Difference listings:
################

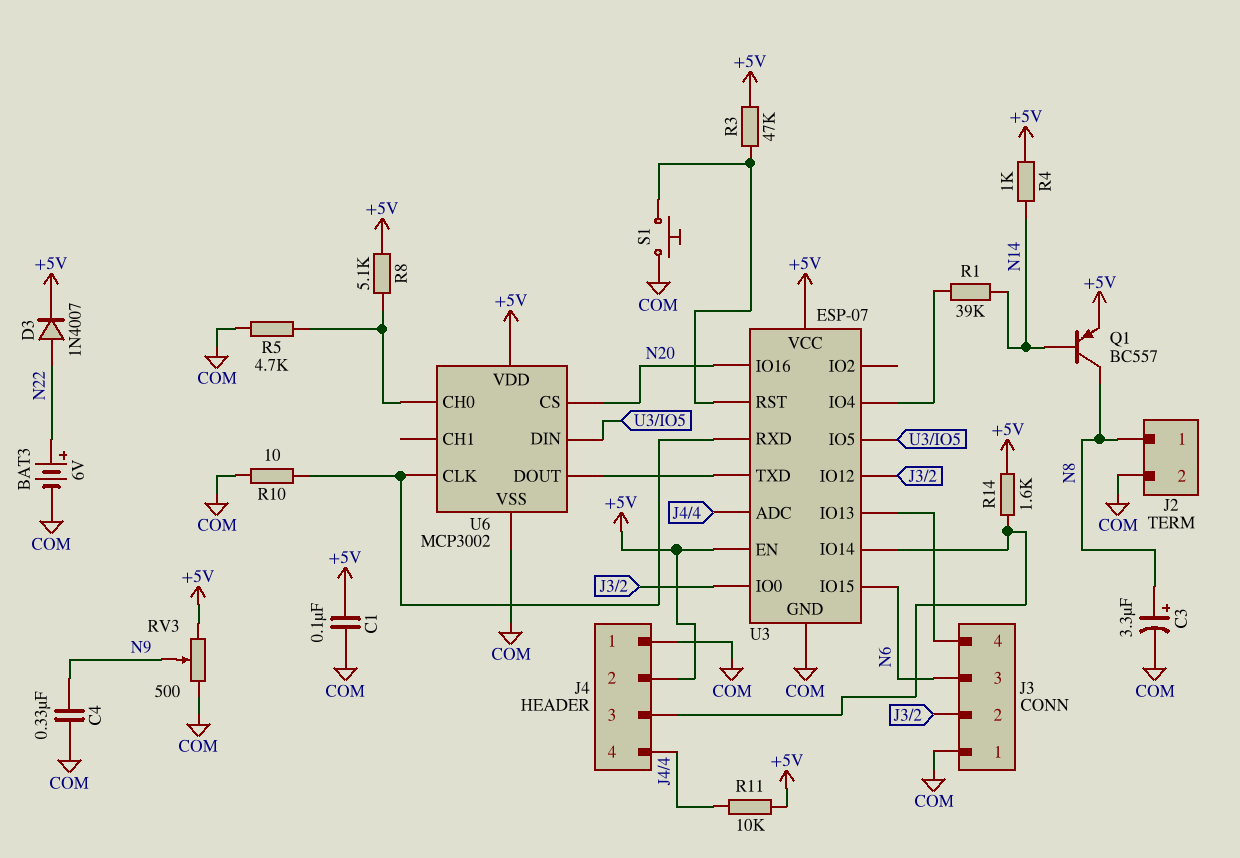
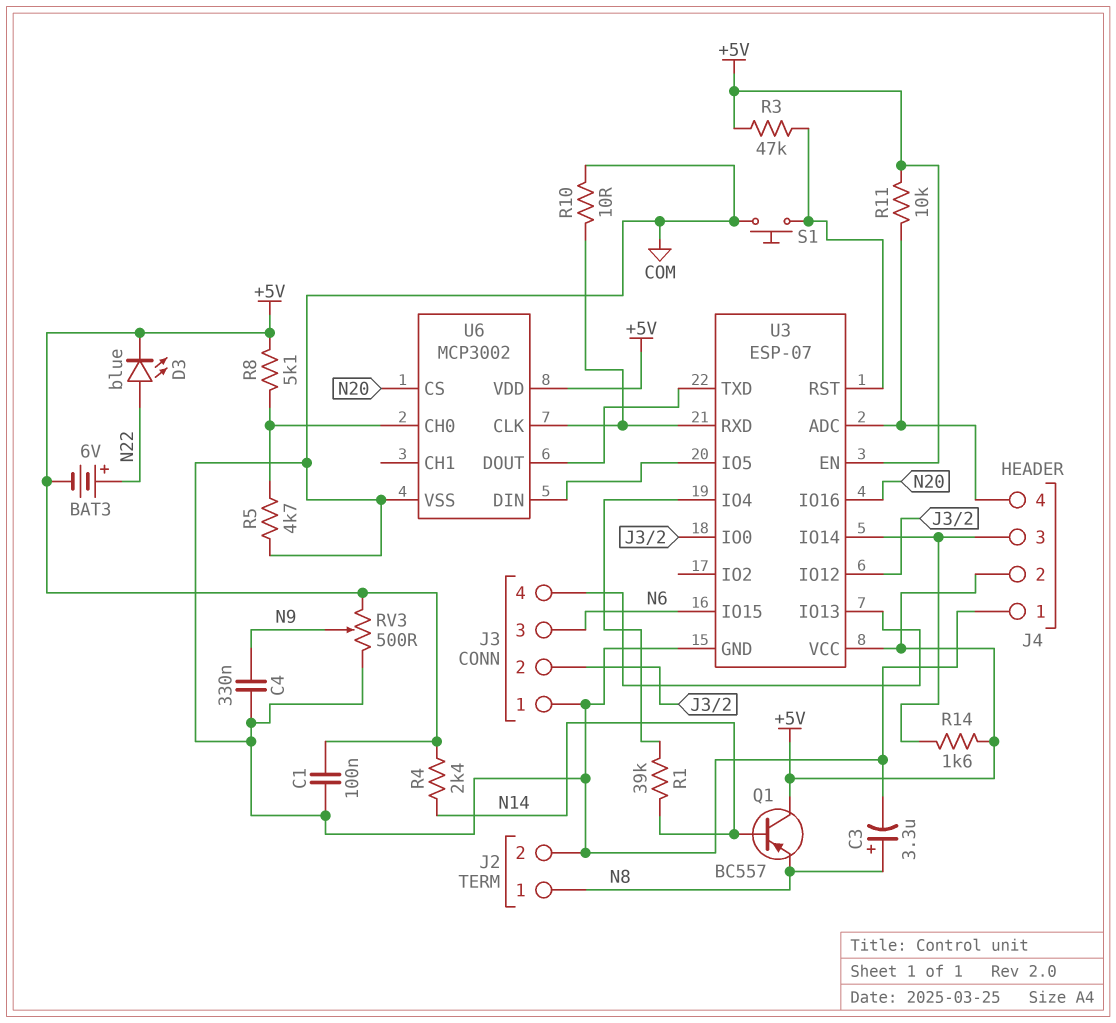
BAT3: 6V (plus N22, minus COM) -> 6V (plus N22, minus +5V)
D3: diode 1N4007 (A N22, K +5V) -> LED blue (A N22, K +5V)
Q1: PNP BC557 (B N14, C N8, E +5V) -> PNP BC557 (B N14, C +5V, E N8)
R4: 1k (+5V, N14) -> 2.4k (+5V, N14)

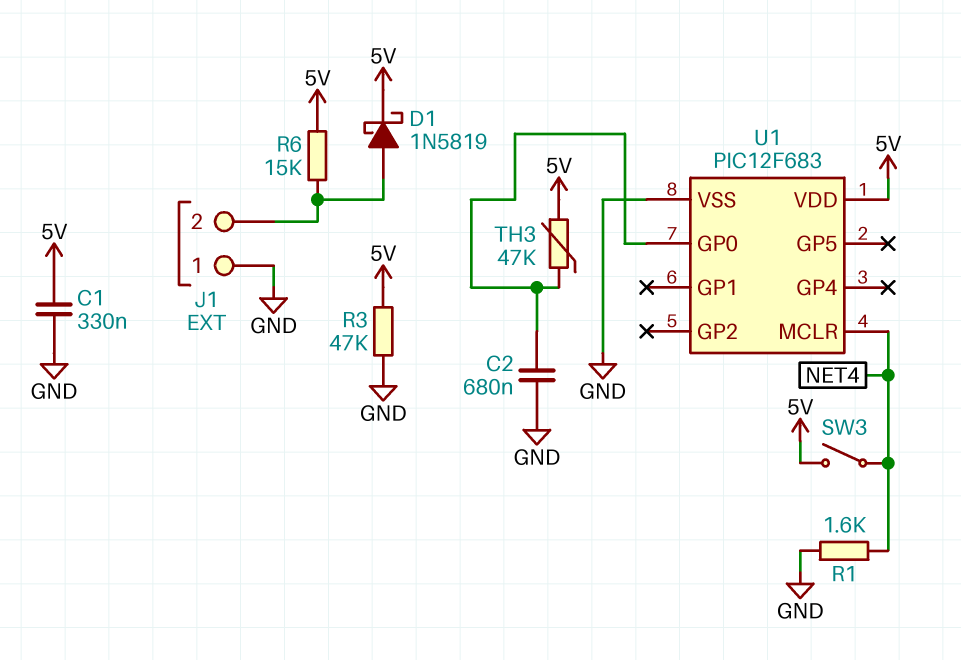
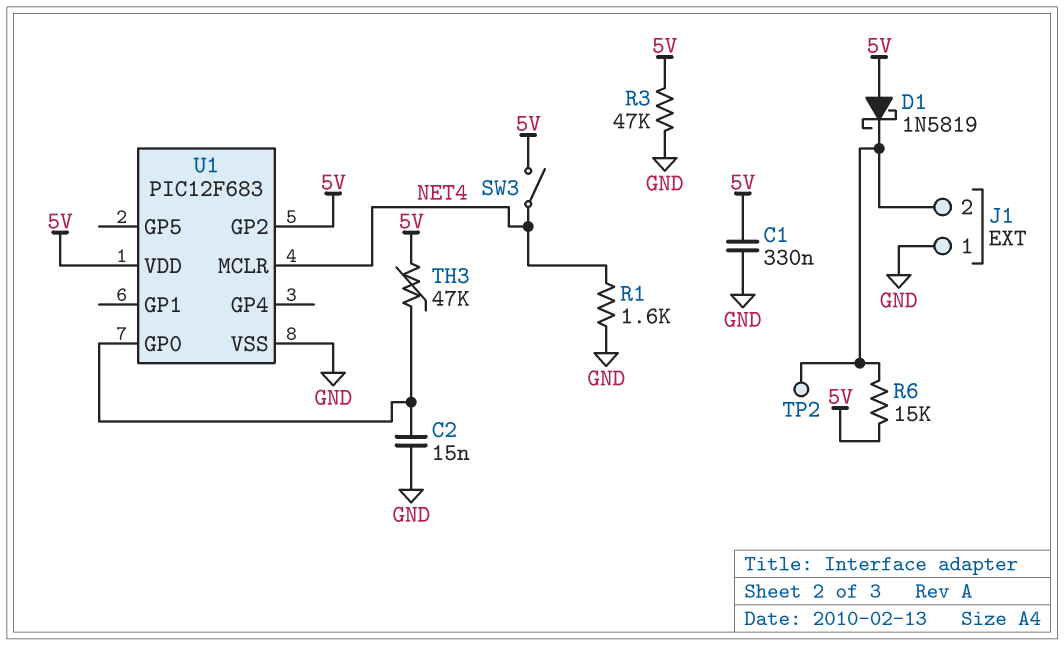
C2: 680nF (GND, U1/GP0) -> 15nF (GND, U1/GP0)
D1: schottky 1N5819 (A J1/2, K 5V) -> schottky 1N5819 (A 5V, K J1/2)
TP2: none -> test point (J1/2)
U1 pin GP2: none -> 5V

################

What is the number of lines in the entries above that contain the word "none"? Answer with that number only.

2